__WHAT THE TASK REQUIRES__. Your job here is to restate every record exactly, pictures excluded.

Spatial reasoning data
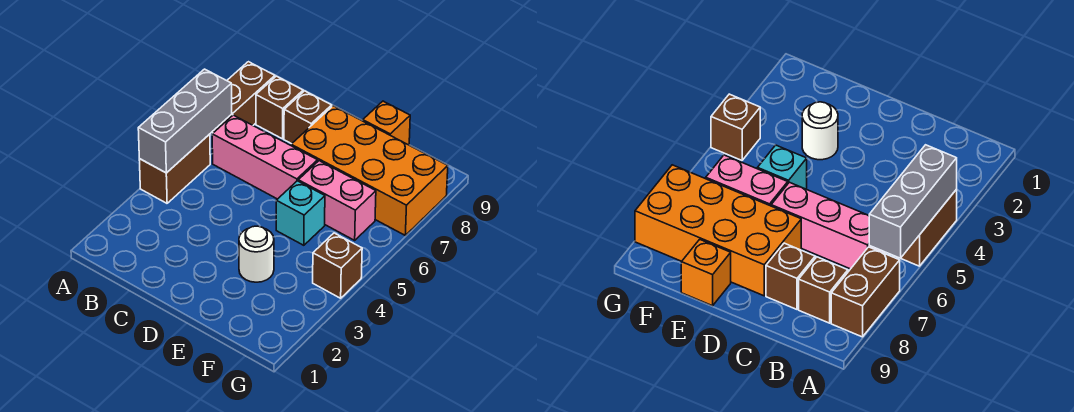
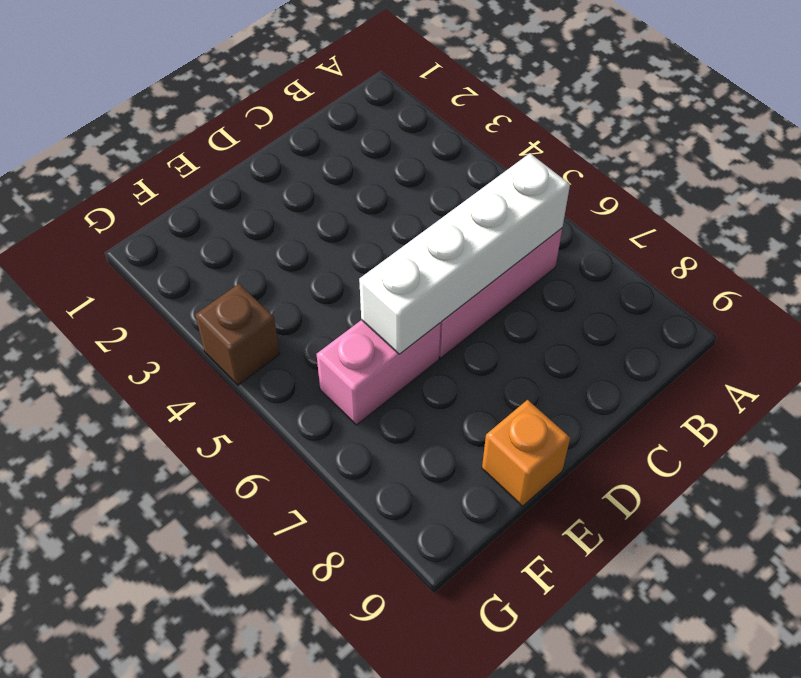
white brick B6:E6 level 2 -> none
none -> brown brick A4:A5 level 1
none -> brown brick A7:A8 level 1
none -> brown brick B8 level 1

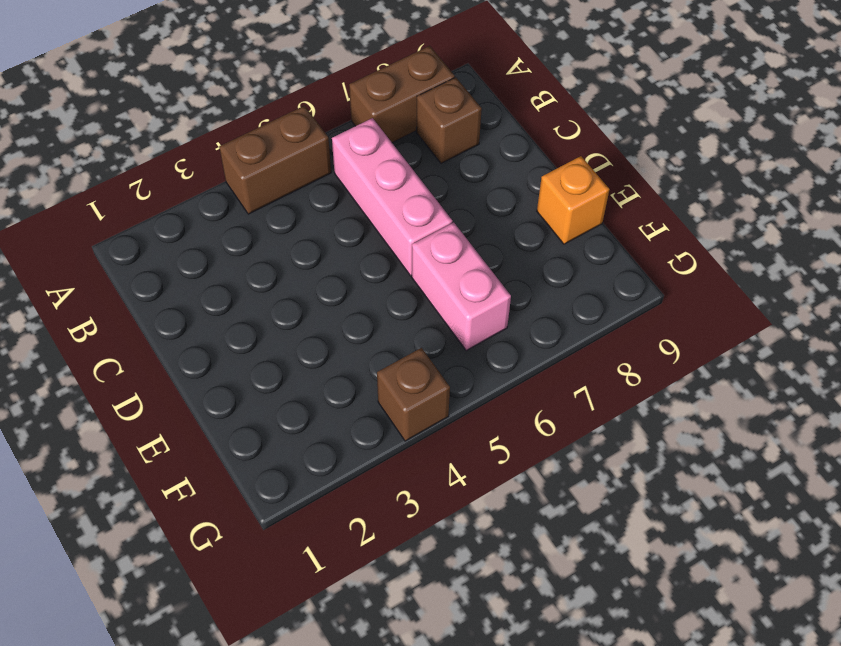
none -> brown brick C8 level 1
none -> orange brick D7:G8 level 1
none -> white round brick E3 level 1

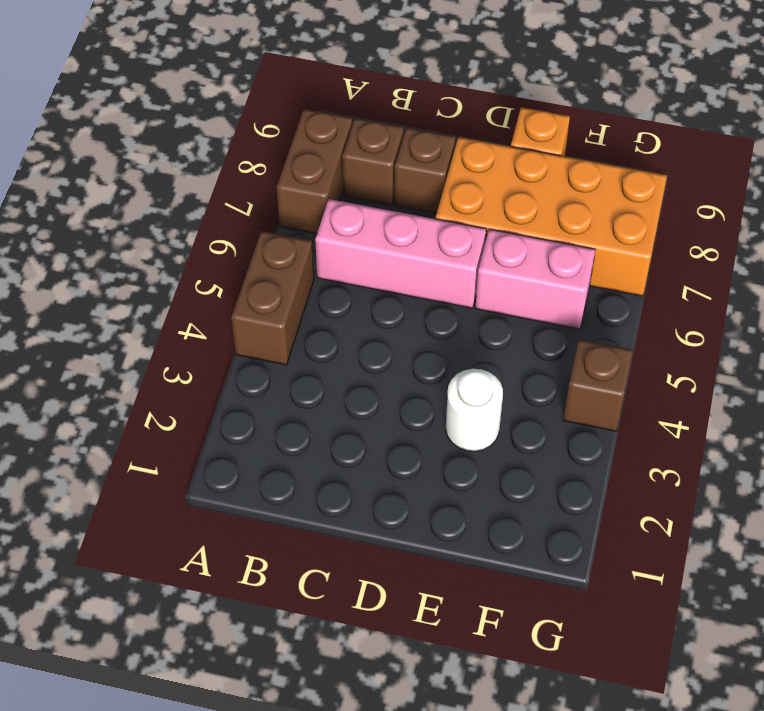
none -> cyan brick E5 level 1
none -> grey brick A4:A6 level 2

__YOUR RESPONSE__.
white brick B6:E6 level 2 -> none
none -> brown brick A4:A5 level 1
none -> brown brick A7:A8 level 1
none -> brown brick B8 level 1

none -> brown brick C8 level 1
none -> orange brick D7:G8 level 1
none -> white round brick E3 level 1

none -> cyan brick E5 level 1
none -> grey brick A4:A6 level 2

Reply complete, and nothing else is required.